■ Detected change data

****************

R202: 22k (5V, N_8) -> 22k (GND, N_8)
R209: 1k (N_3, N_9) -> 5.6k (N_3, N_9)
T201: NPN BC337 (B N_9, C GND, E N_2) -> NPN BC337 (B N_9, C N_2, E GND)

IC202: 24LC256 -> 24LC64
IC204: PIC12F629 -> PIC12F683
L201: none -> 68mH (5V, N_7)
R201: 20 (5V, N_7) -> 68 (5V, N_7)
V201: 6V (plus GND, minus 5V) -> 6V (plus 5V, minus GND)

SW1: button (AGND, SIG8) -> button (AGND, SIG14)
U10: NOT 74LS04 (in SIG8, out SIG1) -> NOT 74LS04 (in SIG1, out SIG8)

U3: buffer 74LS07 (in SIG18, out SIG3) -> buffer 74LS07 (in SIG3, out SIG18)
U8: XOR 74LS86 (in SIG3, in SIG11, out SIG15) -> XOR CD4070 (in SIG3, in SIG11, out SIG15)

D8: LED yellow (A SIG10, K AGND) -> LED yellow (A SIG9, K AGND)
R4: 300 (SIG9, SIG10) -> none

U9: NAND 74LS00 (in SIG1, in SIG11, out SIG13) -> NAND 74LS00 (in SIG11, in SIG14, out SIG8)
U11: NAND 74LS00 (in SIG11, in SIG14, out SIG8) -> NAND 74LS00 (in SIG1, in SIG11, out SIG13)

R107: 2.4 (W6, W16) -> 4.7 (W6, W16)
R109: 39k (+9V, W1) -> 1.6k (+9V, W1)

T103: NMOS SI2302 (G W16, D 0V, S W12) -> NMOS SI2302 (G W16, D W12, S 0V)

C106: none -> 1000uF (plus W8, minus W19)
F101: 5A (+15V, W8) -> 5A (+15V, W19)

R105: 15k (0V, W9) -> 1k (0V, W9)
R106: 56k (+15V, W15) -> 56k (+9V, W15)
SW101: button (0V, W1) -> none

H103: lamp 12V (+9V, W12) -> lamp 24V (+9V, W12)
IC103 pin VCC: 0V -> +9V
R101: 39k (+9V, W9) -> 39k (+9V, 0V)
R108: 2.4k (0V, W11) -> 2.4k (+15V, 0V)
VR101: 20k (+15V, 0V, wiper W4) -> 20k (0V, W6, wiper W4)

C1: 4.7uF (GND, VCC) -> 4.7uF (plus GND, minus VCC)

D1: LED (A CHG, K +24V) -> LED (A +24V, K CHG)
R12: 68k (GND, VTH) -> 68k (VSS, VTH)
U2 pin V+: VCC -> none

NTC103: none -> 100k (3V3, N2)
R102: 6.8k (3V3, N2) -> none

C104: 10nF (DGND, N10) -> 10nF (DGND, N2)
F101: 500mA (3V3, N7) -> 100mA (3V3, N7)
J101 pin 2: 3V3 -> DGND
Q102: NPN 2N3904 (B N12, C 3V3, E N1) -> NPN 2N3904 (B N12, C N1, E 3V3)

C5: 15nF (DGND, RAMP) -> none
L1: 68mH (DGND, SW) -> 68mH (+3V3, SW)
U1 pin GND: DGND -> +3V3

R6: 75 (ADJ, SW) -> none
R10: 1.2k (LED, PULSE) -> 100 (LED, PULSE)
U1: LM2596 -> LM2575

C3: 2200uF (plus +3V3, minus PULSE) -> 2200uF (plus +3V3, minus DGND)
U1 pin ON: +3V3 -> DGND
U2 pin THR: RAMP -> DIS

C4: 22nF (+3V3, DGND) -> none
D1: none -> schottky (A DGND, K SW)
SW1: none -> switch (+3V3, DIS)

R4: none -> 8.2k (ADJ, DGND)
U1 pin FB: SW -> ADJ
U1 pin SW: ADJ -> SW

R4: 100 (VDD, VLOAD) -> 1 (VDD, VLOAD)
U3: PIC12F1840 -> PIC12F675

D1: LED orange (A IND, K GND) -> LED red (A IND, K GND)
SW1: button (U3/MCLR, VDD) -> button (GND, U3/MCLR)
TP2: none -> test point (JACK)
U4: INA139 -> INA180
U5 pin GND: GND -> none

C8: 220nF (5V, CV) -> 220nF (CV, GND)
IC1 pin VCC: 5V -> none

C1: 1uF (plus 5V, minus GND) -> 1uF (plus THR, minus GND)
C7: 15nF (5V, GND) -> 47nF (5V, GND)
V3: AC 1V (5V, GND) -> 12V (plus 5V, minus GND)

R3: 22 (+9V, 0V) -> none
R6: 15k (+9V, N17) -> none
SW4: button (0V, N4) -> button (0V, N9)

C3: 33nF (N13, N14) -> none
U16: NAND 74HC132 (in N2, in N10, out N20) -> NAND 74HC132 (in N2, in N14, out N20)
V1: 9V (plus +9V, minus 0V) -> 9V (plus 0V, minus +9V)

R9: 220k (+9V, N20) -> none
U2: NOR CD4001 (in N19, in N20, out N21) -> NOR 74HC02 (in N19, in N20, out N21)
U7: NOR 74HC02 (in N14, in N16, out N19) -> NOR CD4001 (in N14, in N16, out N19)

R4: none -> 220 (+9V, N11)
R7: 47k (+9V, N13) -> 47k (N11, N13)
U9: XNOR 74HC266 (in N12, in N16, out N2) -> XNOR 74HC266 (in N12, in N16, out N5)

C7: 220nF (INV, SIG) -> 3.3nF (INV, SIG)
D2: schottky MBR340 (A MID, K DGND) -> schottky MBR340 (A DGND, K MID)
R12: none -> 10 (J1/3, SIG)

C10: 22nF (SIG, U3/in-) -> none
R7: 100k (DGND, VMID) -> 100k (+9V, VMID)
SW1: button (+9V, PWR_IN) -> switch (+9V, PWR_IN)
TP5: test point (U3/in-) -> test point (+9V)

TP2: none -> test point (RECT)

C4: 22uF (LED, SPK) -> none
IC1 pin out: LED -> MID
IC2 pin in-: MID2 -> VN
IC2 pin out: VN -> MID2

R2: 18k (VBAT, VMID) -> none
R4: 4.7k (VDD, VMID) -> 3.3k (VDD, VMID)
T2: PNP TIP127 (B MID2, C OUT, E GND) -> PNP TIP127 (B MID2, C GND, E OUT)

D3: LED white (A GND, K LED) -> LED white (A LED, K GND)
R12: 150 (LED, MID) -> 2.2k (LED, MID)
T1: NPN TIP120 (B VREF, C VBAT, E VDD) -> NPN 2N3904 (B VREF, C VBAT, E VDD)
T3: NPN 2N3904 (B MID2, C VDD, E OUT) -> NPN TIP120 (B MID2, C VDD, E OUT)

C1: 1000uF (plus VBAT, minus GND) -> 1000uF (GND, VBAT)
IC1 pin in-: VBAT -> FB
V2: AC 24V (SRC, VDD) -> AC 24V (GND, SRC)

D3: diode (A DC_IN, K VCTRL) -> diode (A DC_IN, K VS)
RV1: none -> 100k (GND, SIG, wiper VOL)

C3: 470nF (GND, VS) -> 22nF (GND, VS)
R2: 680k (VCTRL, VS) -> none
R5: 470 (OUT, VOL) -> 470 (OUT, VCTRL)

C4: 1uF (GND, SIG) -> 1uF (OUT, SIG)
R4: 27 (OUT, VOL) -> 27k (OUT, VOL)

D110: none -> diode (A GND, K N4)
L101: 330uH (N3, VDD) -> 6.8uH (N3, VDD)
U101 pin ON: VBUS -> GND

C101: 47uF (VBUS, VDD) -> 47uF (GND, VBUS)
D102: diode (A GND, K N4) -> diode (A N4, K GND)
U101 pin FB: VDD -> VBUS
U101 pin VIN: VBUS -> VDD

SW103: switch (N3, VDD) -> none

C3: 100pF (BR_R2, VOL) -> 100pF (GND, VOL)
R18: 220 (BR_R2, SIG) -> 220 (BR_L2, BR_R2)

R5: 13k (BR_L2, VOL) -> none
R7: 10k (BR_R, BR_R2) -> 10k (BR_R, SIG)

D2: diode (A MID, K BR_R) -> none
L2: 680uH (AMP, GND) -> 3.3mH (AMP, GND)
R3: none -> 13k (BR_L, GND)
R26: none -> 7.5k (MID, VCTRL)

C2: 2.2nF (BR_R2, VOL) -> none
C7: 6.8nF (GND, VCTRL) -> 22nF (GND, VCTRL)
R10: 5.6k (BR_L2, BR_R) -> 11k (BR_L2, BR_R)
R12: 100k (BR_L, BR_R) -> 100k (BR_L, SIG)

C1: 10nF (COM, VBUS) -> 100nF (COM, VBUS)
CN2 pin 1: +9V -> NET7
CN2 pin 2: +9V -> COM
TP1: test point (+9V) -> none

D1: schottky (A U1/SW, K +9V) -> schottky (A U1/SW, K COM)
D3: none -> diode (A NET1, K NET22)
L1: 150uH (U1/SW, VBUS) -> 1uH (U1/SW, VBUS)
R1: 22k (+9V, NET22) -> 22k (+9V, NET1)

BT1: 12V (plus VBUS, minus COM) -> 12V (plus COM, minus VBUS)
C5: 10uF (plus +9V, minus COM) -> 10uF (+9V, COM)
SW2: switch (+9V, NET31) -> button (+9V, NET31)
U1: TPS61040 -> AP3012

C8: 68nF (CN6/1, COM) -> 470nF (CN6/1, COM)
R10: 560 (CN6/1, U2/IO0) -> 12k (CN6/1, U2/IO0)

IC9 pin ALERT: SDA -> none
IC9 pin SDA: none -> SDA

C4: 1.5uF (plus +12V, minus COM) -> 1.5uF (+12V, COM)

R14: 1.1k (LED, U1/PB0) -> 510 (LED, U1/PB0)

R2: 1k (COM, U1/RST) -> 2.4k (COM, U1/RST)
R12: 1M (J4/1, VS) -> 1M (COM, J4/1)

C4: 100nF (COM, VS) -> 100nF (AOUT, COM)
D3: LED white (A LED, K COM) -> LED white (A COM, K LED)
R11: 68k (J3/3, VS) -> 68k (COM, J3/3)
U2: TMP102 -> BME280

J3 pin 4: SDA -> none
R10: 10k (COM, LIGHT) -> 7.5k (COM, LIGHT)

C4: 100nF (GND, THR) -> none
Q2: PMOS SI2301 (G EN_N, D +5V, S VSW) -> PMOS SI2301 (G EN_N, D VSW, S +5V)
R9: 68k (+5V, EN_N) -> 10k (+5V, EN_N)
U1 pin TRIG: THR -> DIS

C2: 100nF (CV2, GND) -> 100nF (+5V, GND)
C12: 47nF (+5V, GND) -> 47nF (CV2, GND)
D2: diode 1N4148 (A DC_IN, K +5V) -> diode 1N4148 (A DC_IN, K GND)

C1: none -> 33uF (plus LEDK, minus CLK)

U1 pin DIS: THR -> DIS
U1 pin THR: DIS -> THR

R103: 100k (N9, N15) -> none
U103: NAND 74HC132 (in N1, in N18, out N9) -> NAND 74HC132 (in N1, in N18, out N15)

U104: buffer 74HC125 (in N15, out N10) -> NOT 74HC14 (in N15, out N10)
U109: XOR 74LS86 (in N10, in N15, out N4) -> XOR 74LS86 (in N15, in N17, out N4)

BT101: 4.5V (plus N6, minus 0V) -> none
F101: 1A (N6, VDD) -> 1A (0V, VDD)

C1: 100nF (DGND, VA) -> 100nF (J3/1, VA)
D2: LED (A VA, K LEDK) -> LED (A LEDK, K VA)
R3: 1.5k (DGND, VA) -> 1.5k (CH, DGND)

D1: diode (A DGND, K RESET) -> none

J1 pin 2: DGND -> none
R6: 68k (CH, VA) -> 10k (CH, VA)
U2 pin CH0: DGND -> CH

****************

■ Task objective
Wherever the string "PULSE" occurs in the records, copy the line it is in.

■ Written answer
R10: 1.2k (LED, PULSE) -> 100 (LED, PULSE)
C3: 2200uF (plus +3V3, minus PULSE) -> 2200uF (plus +3V3, minus DGND)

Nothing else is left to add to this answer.